§ **Task goal**:
Write out each record below exactly as it appears, with no pictures.

§ **Recorded data**:

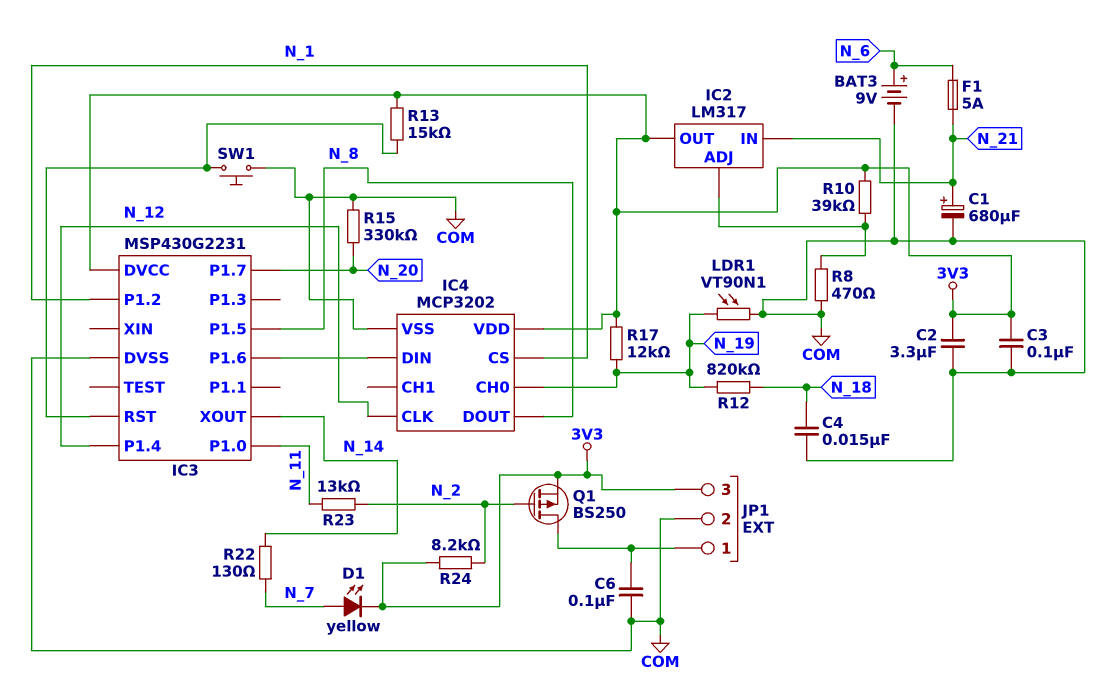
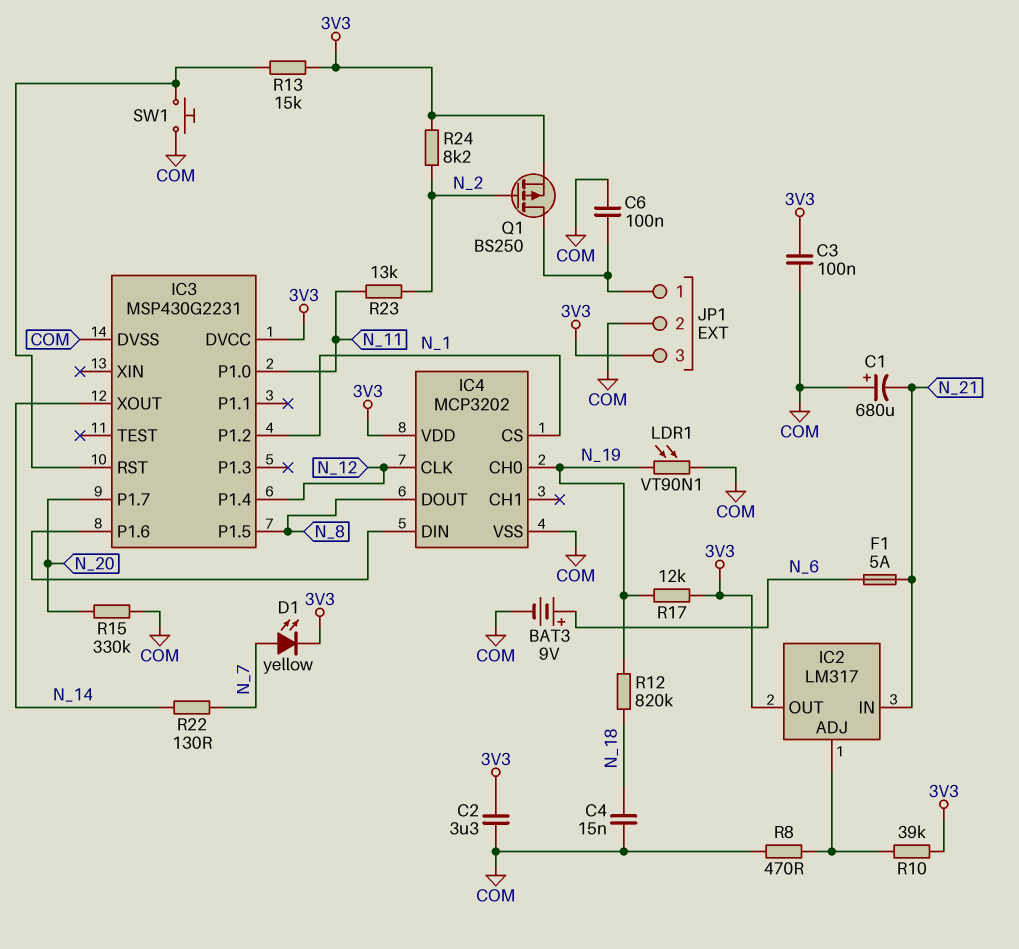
C1: 680uF (plus N_21, minus COM) -> 680uF (plus COM, minus N_21)

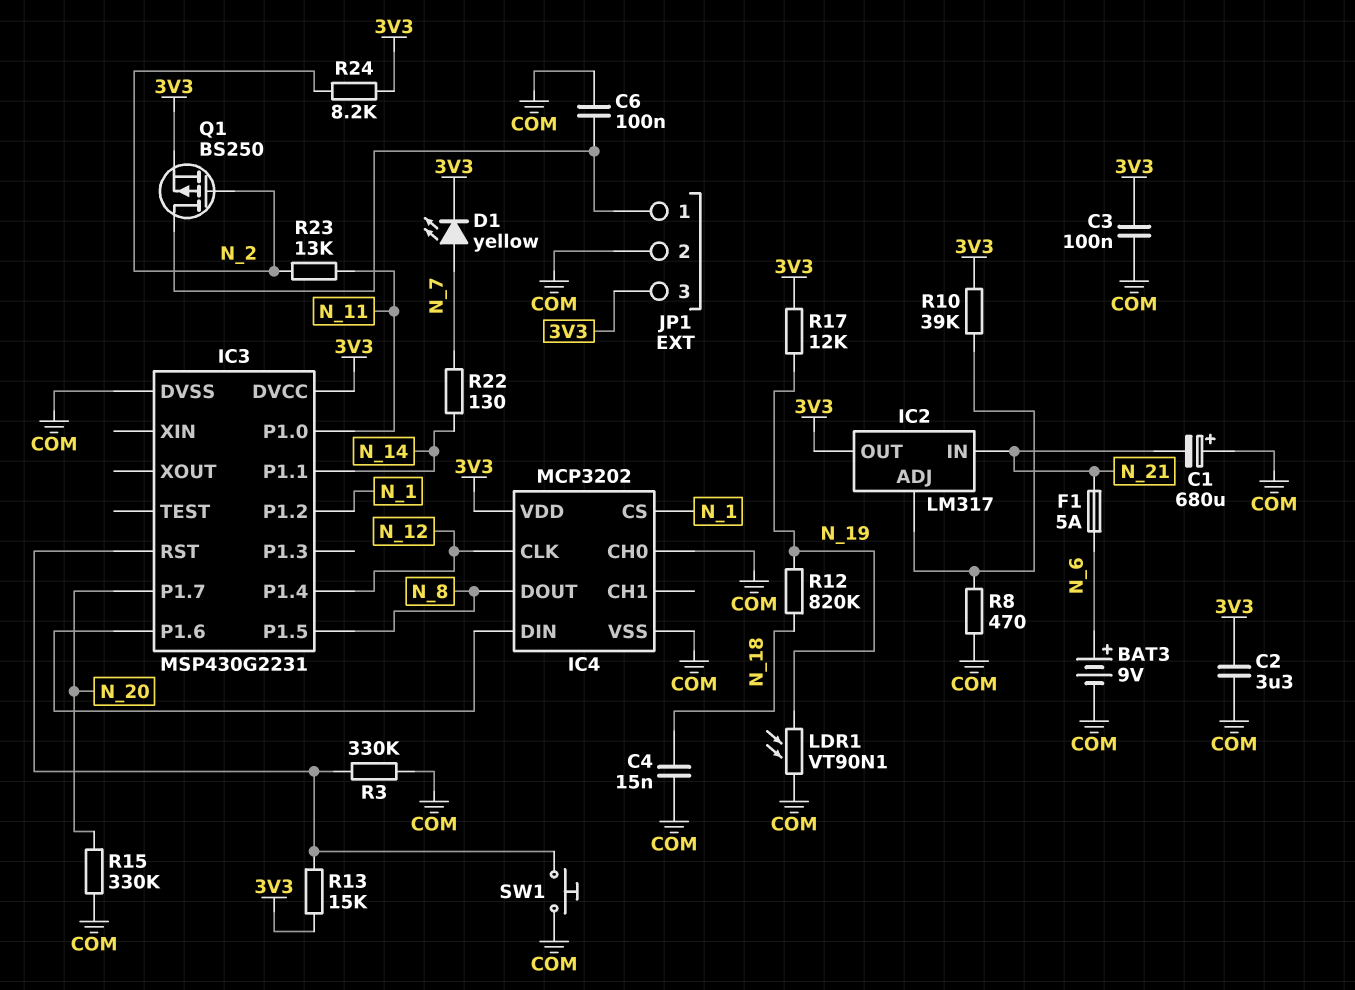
IC3 pin P1.1: none -> N_14
IC3 pin XOUT: N_14 -> none
IC4 pin CH0: N_19 -> COM
R3: none -> 330k (COM, IC3/RST)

§ **Response**:
C1: 680uF (plus N_21, minus COM) -> 680uF (plus COM, minus N_21)

IC3 pin P1.1: none -> N_14
IC3 pin XOUT: N_14 -> none
IC4 pin CH0: N_19 -> COM
R3: none -> 330k (COM, IC3/RST)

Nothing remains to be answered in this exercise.